Data provided >>
----------

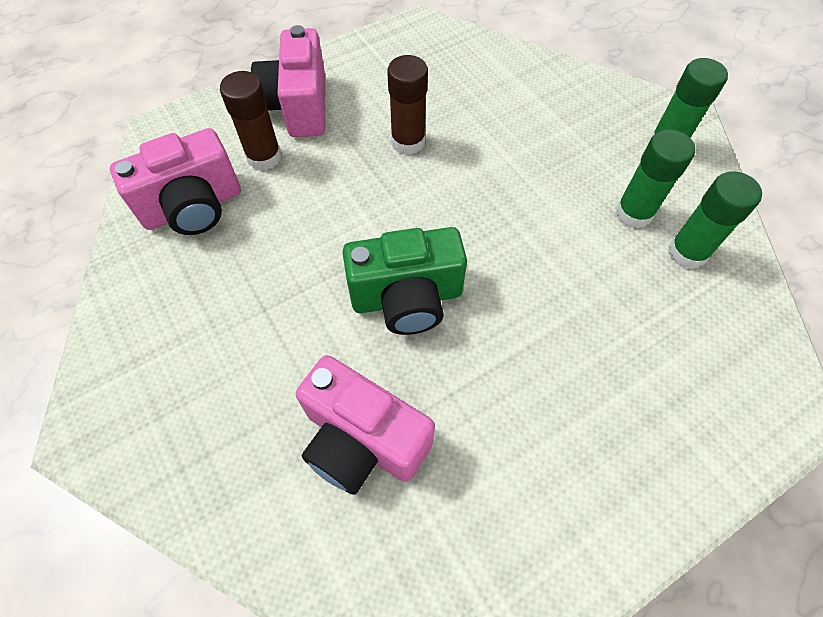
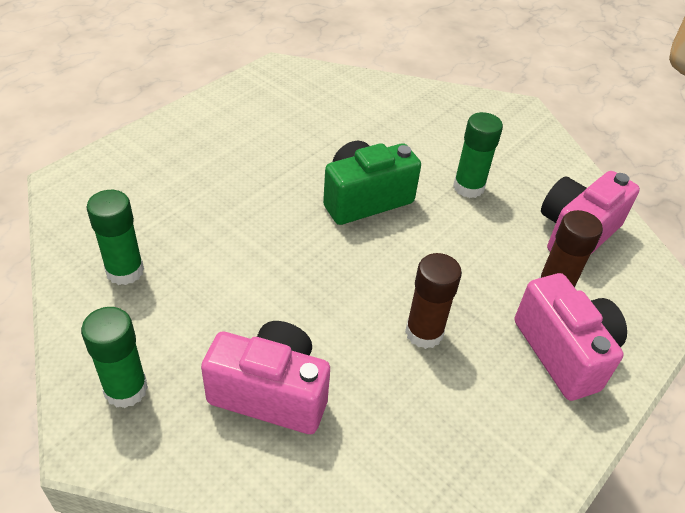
camera: 160 degrees right, 15 degrees down
(362, 440) = (360, 126): pink camera -> pink camera (271, 393)
(633, 213) = (173, 299): green glue stick -> green glue stick (468, 187)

----------

Begin with the line that holds "(362, 440) = (360, 126): pink" and write out each line from there to the end of the material, exactly as it stands. Include nothing else.

(362, 440) = (360, 126): pink camera -> pink camera (271, 393)
(633, 213) = (173, 299): green glue stick -> green glue stick (468, 187)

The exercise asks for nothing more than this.